WHAT IS EXPECTED: Lines below that include the word "light" should each be copied.

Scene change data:
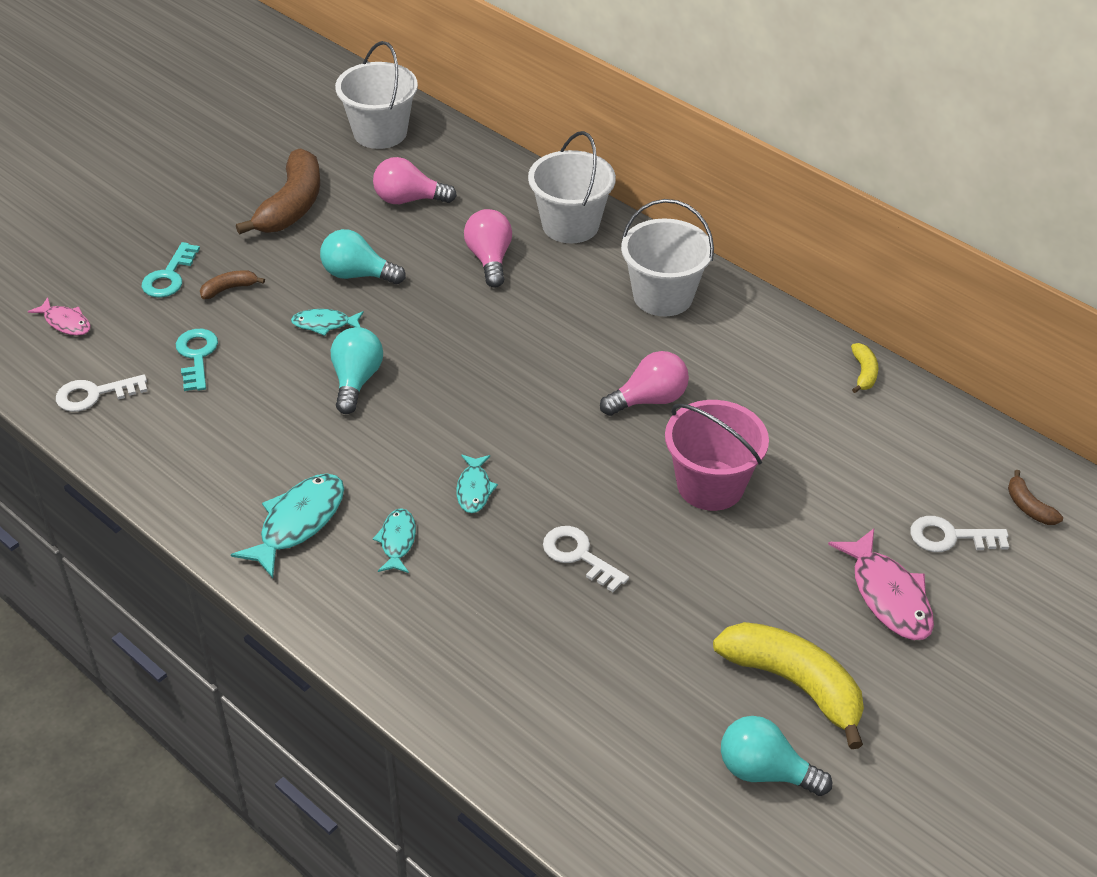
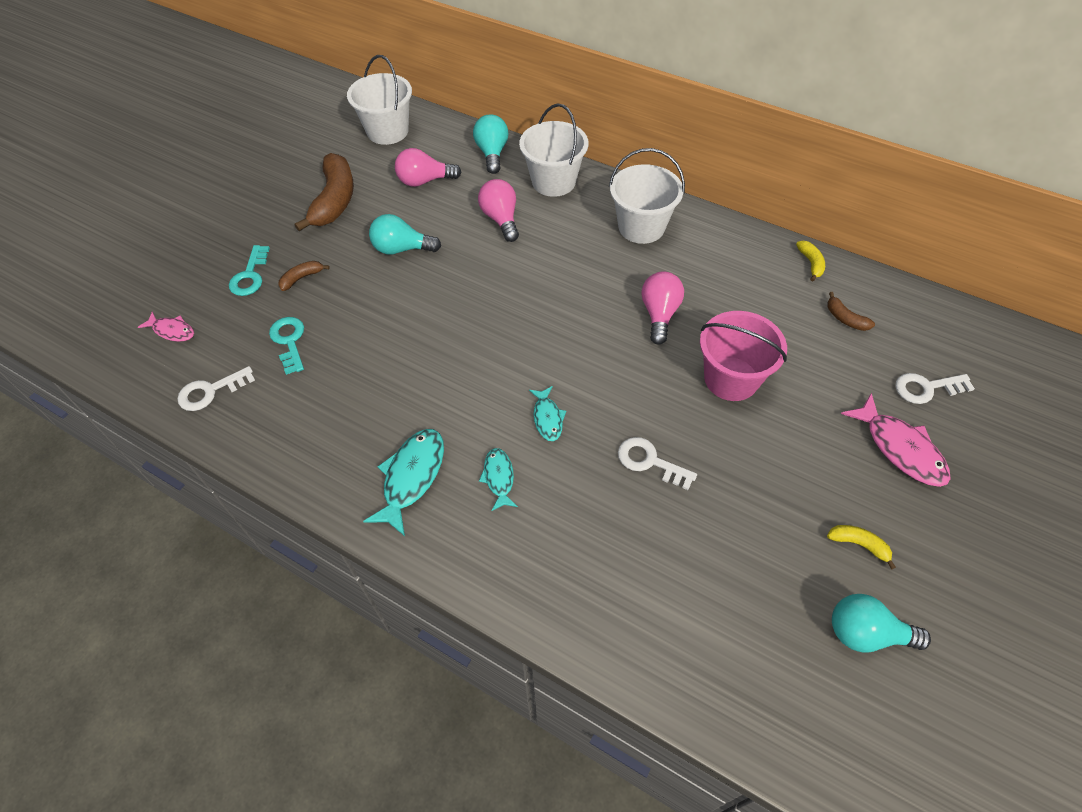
camera: 10 degrees left, 10 degrees up
turquoise fish [291,309,364,336] -> none
turquoise light bulb [331,327,383,414] -> turquoise light bulb moved to [473,114,509,174]
pink light bulb [600,351,689,416] -> pink light bulb turned 45 degrees counterclockwise [641,271,684,344]
yellow banana [713,622,864,749] -> yellow banana [827,525,896,570], size x0.46
brown banana [1008,470,1063,525] -> brown banana moved to [827,292,875,331]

SOLUTION FOR THIS PROBLEM:
turquoise light bulb [331,327,383,414] -> turquoise light bulb moved to [473,114,509,174]
pink light bulb [600,351,689,416] -> pink light bulb turned 45 degrees counterclockwise [641,271,684,344]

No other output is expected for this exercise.